## DATA LISTING

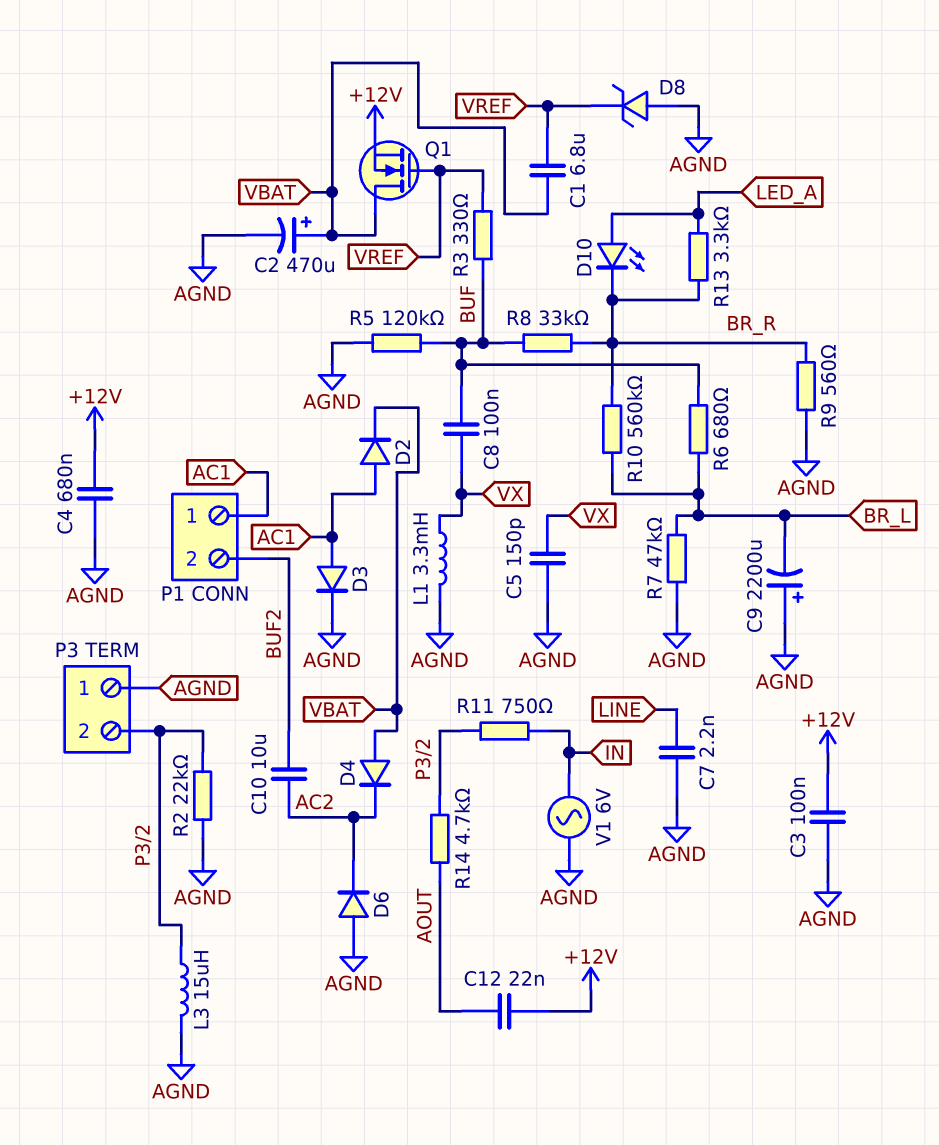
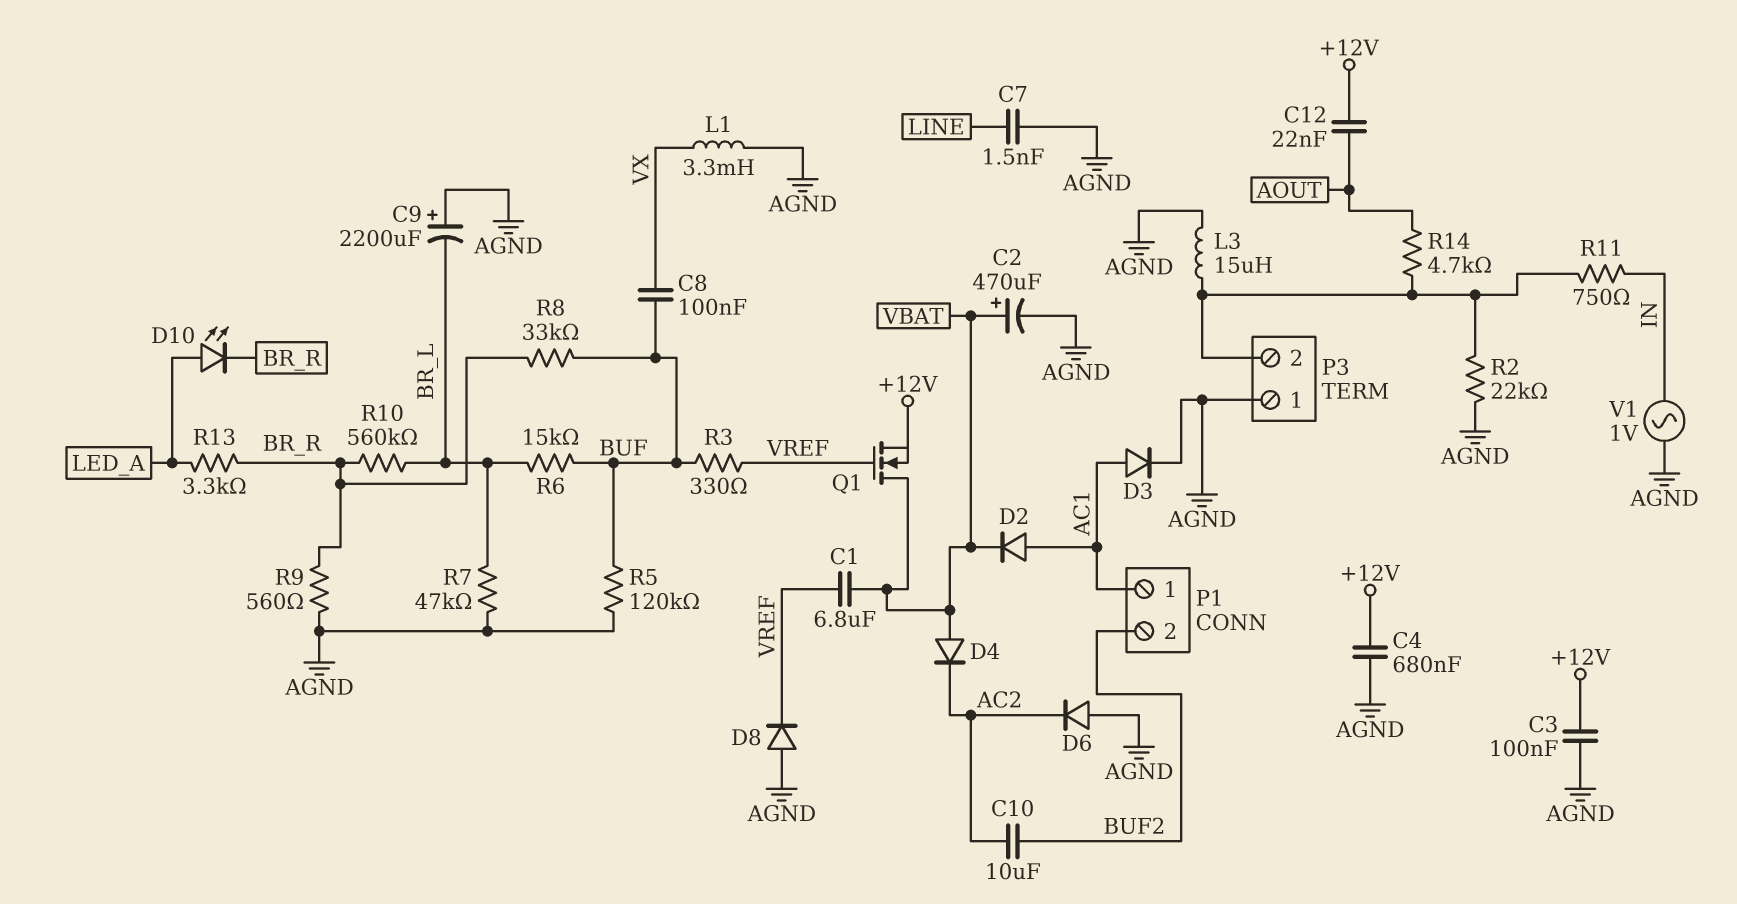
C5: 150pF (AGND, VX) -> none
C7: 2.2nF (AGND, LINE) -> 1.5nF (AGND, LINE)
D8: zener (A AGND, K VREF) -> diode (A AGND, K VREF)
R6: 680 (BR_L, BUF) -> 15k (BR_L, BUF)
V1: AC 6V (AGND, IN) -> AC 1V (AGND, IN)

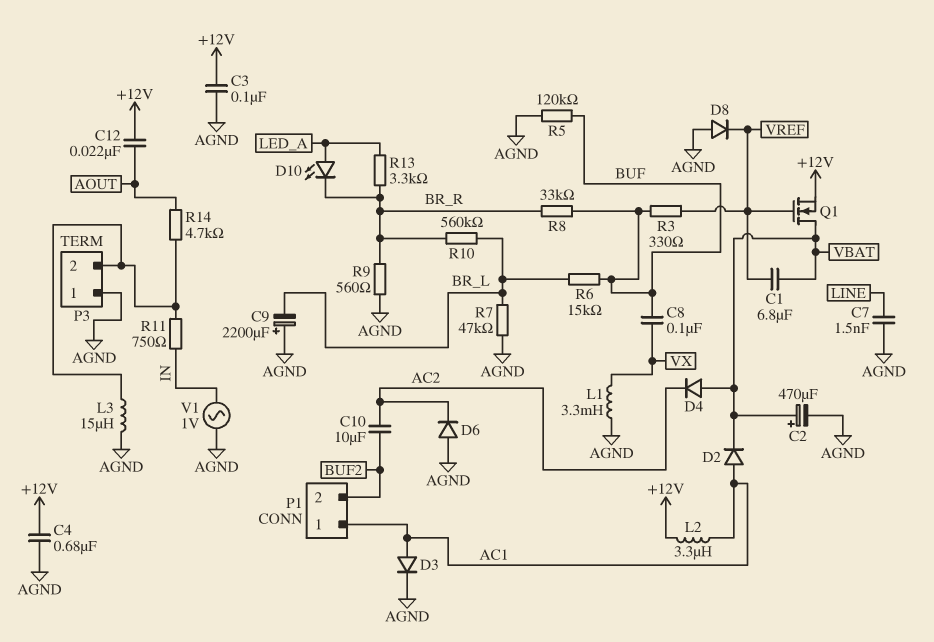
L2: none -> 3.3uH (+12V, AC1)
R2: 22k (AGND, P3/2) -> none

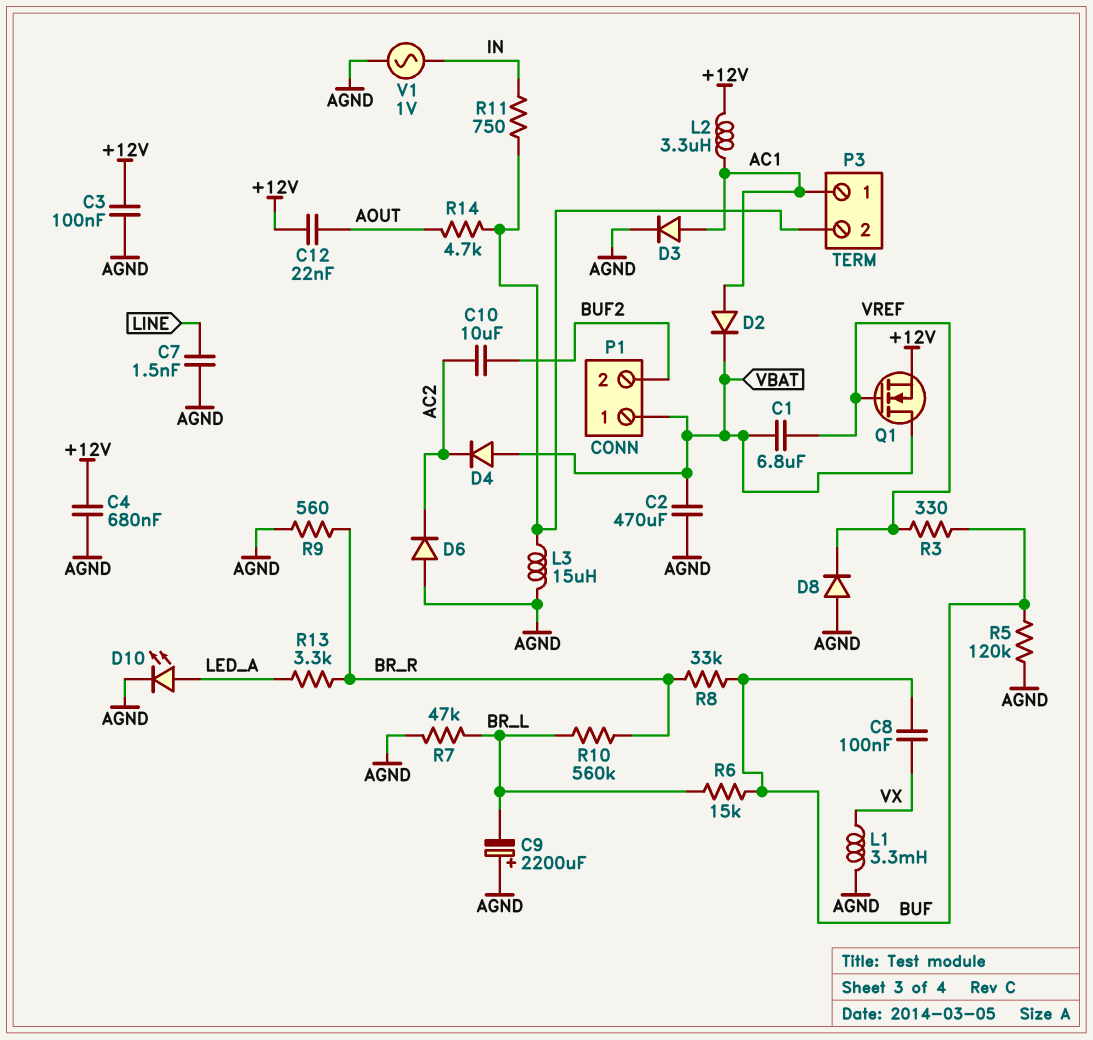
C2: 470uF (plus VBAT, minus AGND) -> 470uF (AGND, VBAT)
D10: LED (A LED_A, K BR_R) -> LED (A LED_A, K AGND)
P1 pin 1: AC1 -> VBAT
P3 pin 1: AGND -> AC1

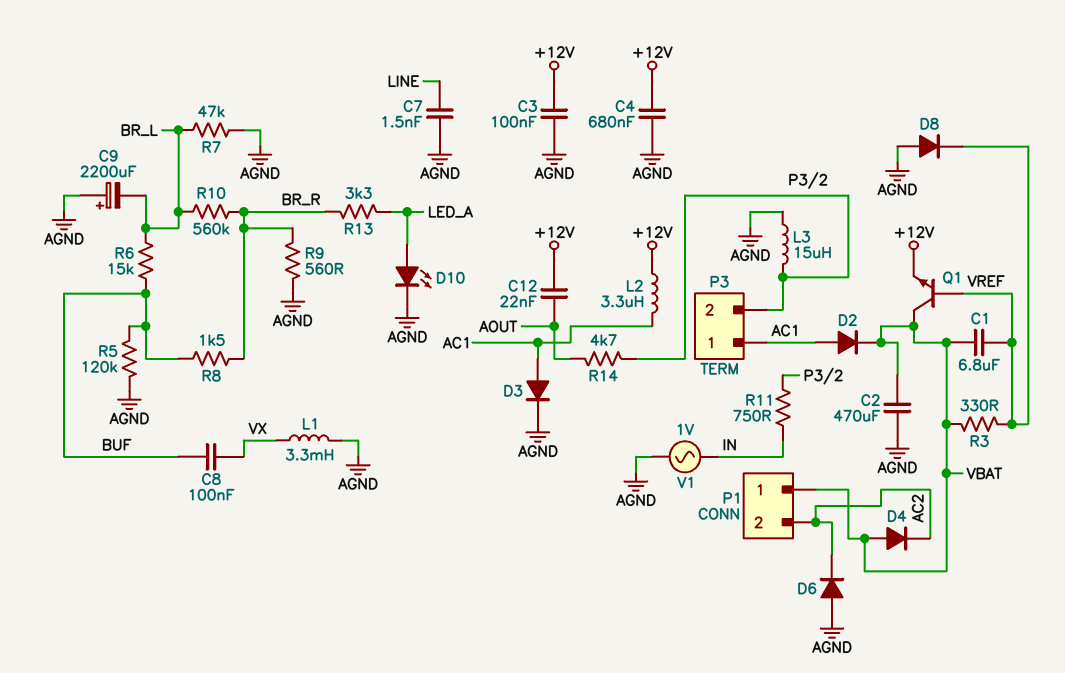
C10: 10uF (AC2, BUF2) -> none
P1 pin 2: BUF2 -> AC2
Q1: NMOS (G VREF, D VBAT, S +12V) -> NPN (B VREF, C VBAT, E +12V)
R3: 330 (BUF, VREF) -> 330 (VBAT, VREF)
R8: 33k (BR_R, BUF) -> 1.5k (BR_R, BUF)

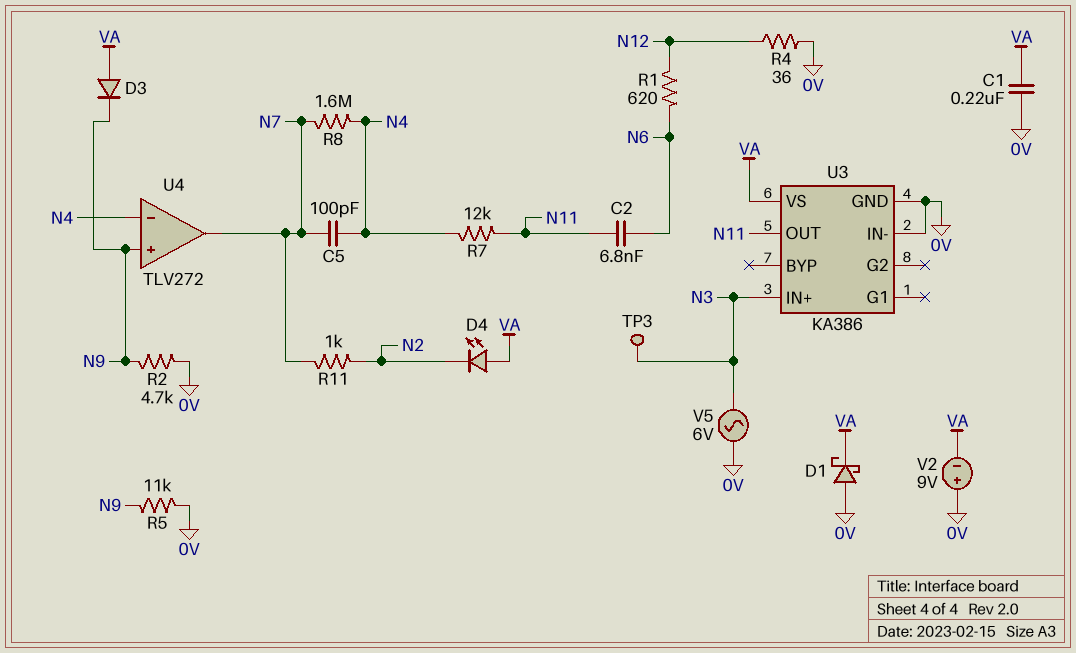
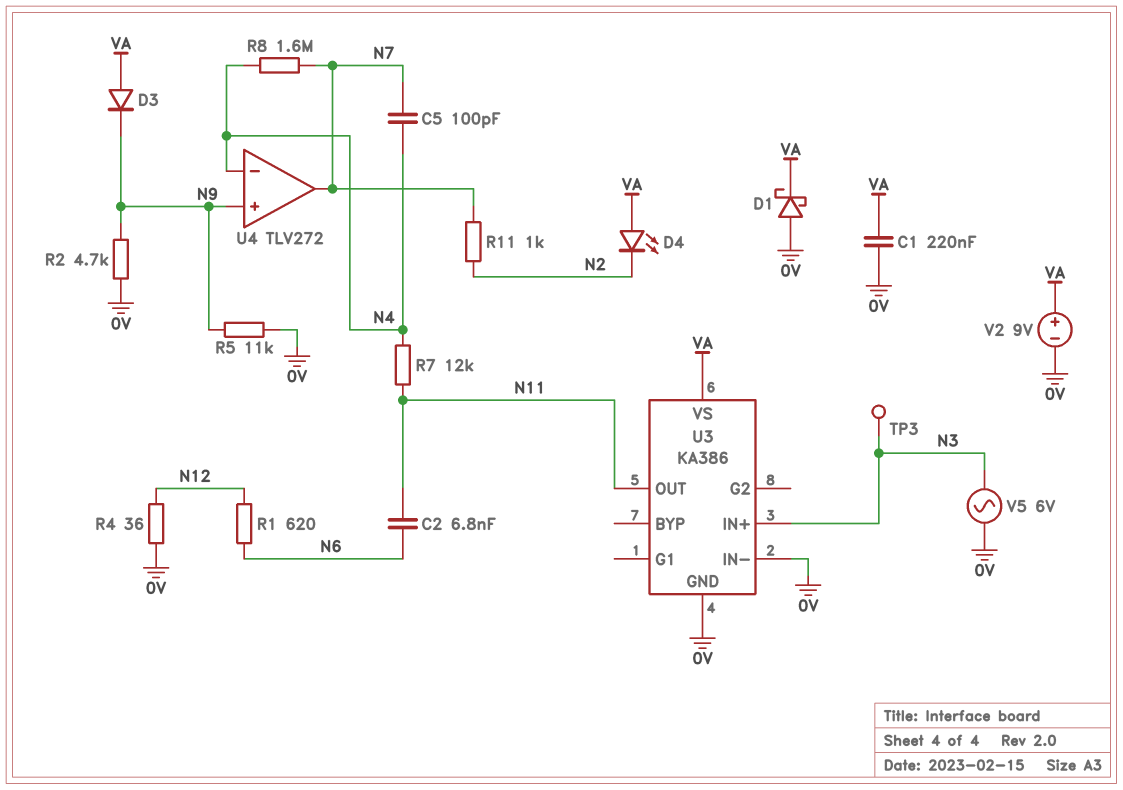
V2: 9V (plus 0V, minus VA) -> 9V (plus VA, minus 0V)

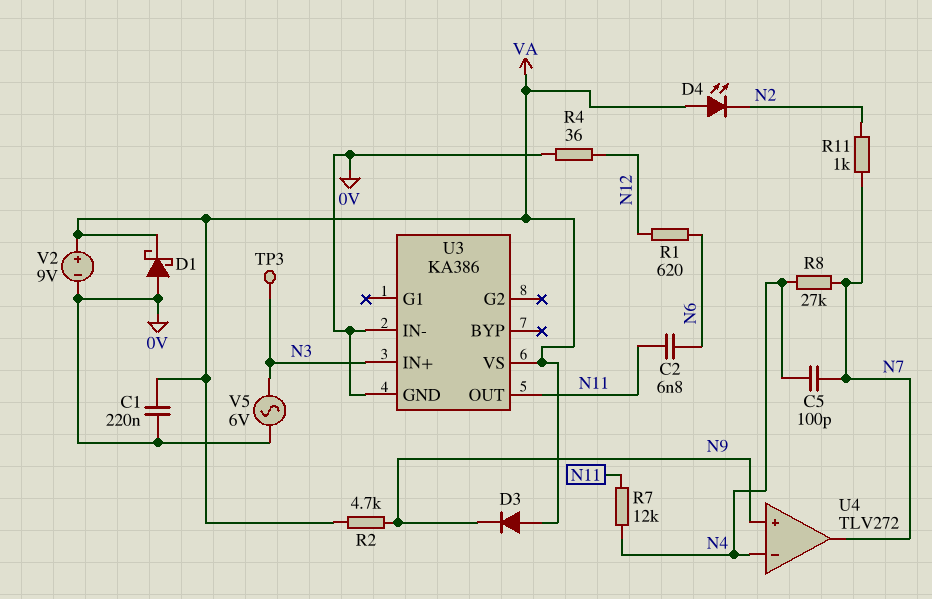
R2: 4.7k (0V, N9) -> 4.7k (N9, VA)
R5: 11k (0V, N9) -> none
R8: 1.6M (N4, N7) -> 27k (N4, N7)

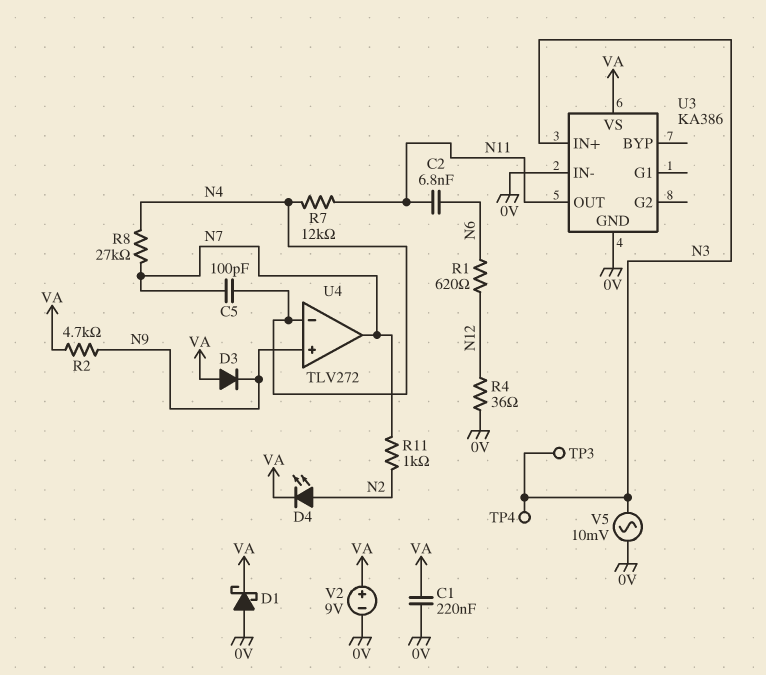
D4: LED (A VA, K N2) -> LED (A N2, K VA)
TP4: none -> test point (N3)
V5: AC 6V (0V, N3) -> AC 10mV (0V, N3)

## TO DO
Give exactly the lines above that run from the line with "R2: 22k (AGND, P3/2) -> none" to the line with "R3: 330 (BUF, VREF) -> 330 (VBAT, VREF)", both included, leaving every picture out.

## FINISHED EXERCISE
R2: 22k (AGND, P3/2) -> none

C2: 470uF (plus VBAT, minus AGND) -> 470uF (AGND, VBAT)
D10: LED (A LED_A, K BR_R) -> LED (A LED_A, K AGND)
P1 pin 1: AC1 -> VBAT
P3 pin 1: AGND -> AC1

C10: 10uF (AC2, BUF2) -> none
P1 pin 2: BUF2 -> AC2
Q1: NMOS (G VREF, D VBAT, S +12V) -> NPN (B VREF, C VBAT, E +12V)
R3: 330 (BUF, VREF) -> 330 (VBAT, VREF)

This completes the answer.